__Exercise objective__. The full listing, copied exactly and free of pictures, is the expected reply.

__Data__.
_ _ _ _ _ _ _

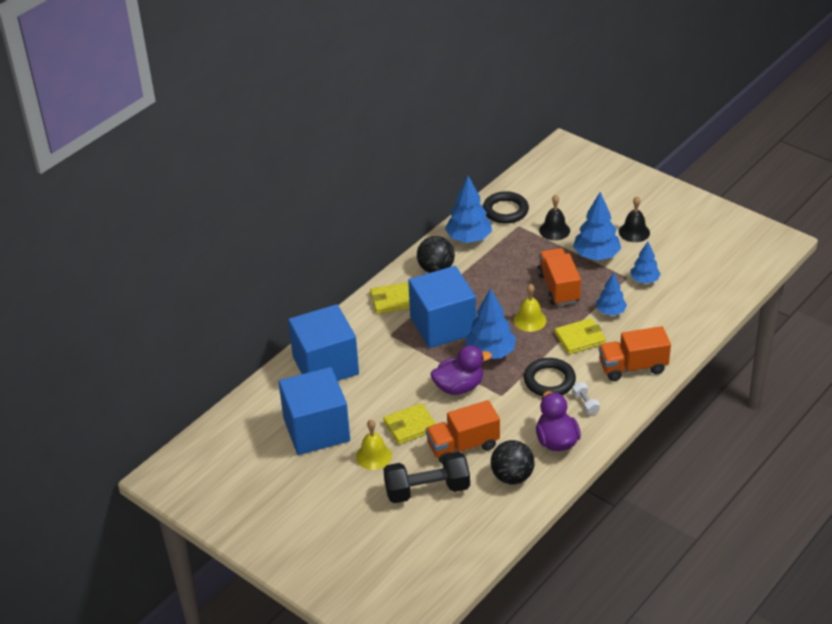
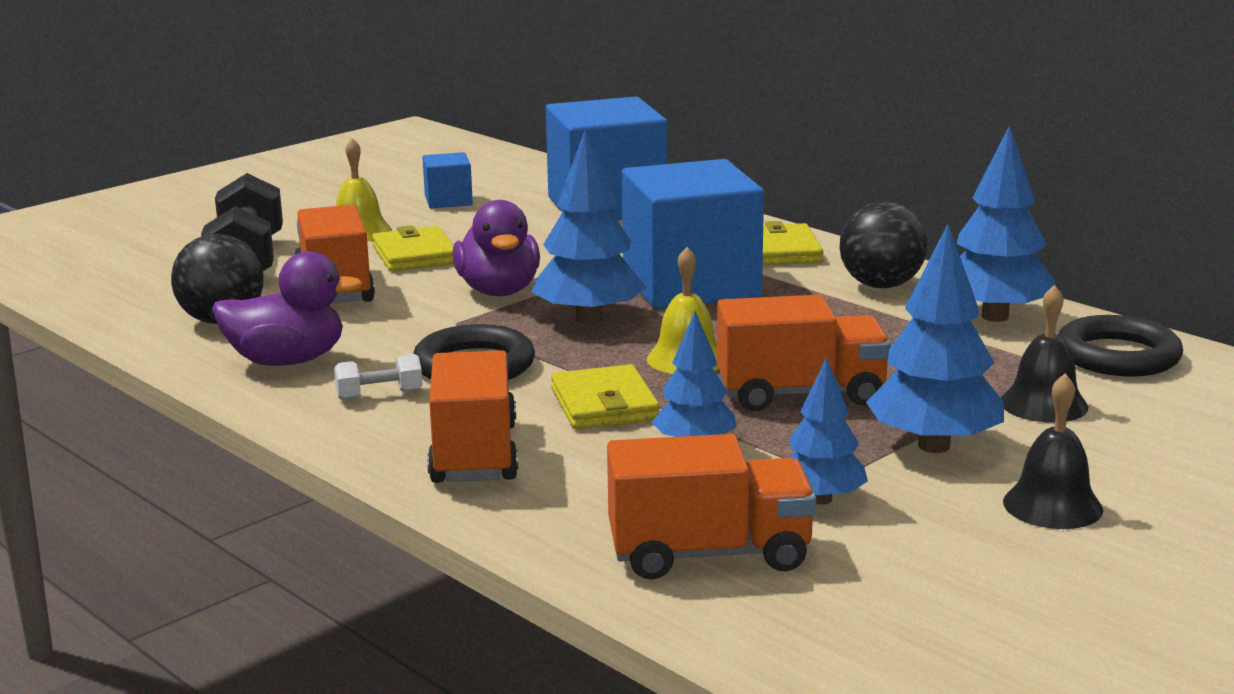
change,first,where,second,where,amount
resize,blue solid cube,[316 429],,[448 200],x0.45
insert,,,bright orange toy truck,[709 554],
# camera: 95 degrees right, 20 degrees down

_ _ _ _ _ _ _

__Response for this exercise__.
change,first,where,second,where,amount
resize,blue solid cube,[316 429],,[448 200],x0.45
insert,,,bright orange toy truck,[709 554],
# camera: 95 degrees right, 20 degrees down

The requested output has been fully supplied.